▶ [SOURCE DATA]
#####
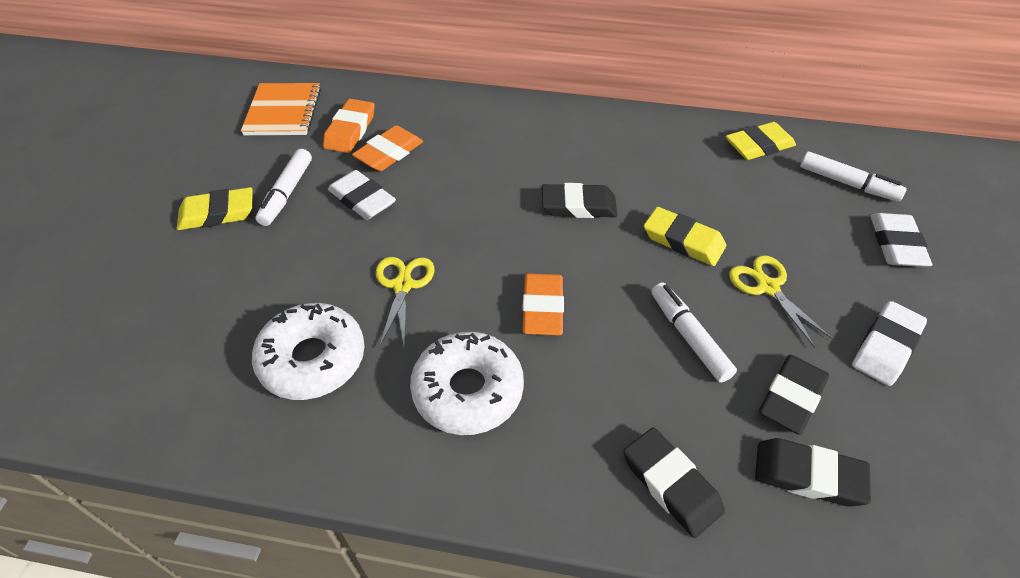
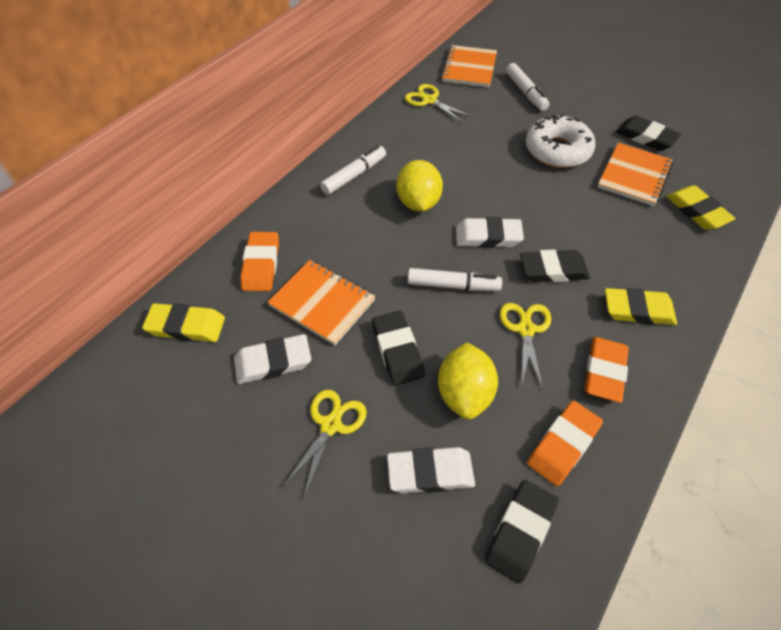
orange notebook: 1 -> 3
white donut: 2 -> 1
yellow lemon: 0 -> 2
yellow scissors: 2 -> 3

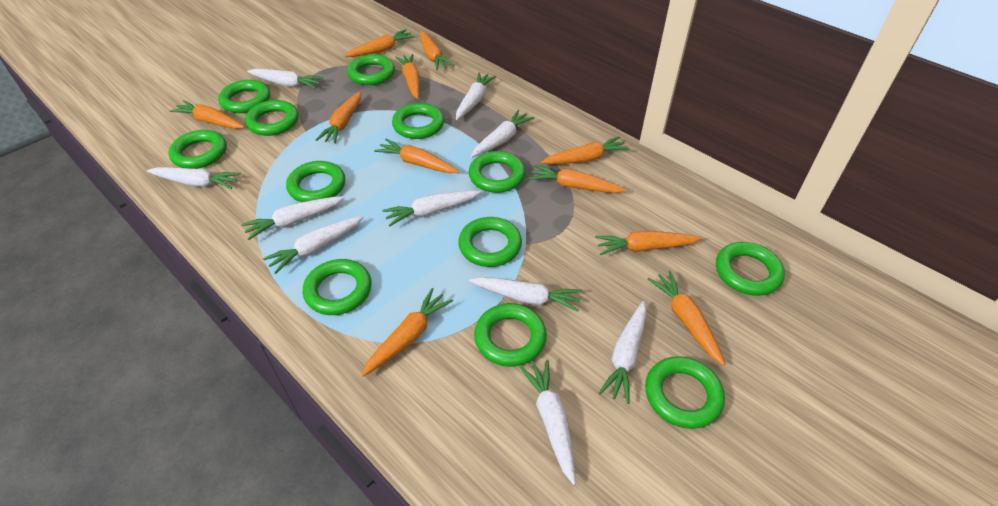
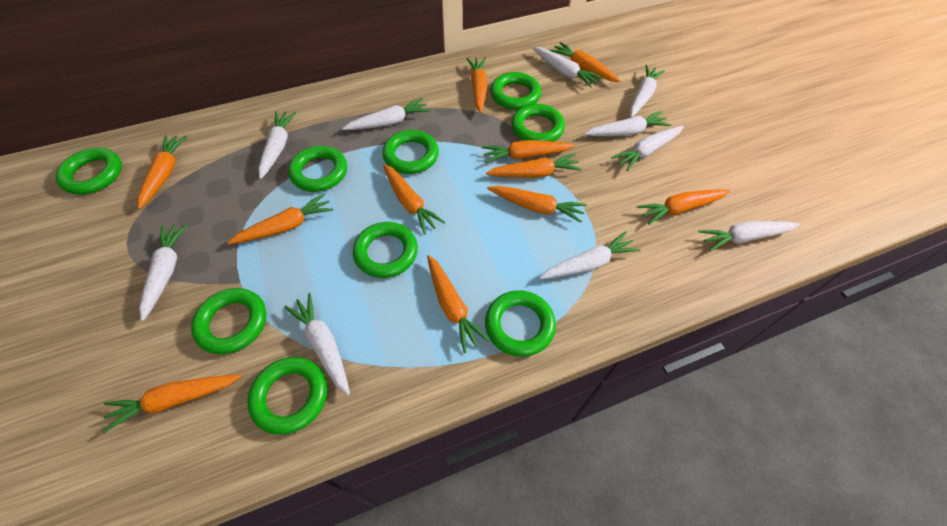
green ring: 12 -> 9

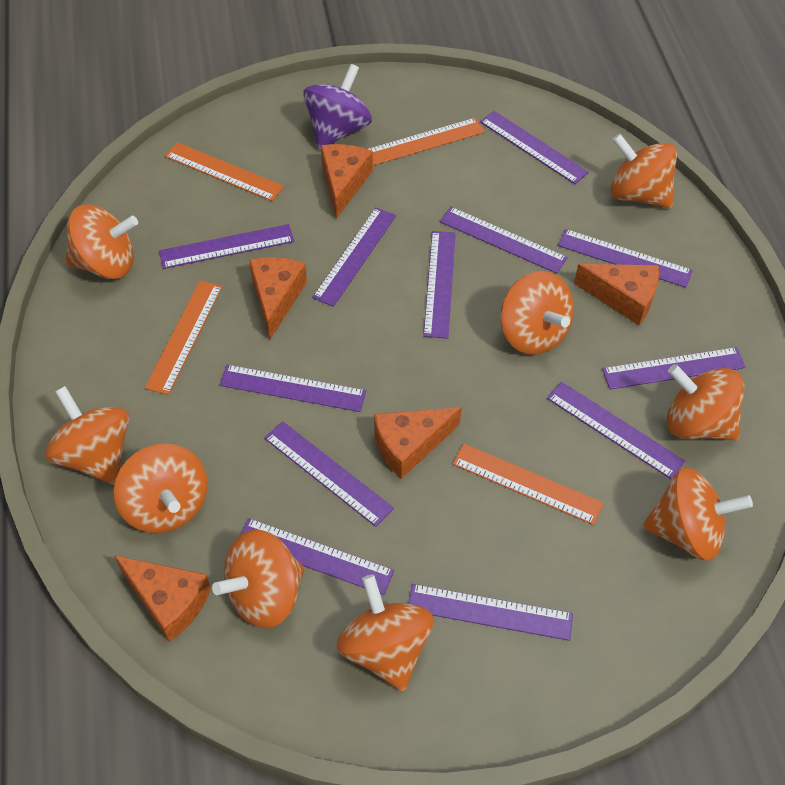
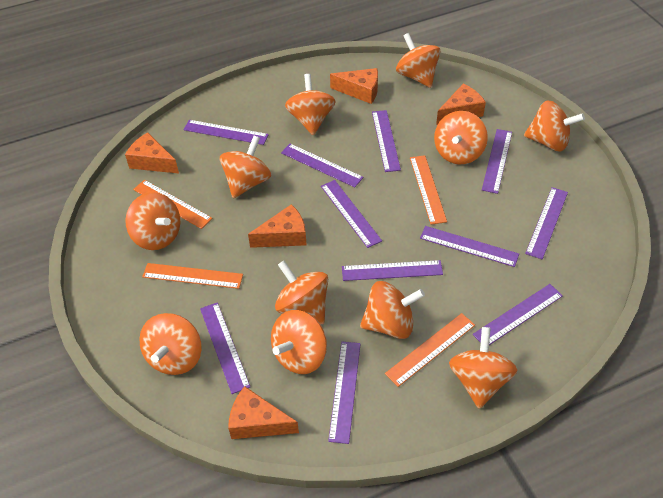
orange spinning top: 9 -> 11
purple ruler: 12 -> 11
purple spinning top: 1 -> 0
#####
▶ [TASK ITEM] Copy out exactly the lines that run from the line containing "yellow lemon: 0 -> 2" through the last line of the material, and nothing more; omit the pictures.

▶ [RESULT OF THE TASK]
yellow lemon: 0 -> 2
yellow scissors: 2 -> 3

green ring: 12 -> 9

orange spinning top: 9 -> 11
purple ruler: 12 -> 11
purple spinning top: 1 -> 0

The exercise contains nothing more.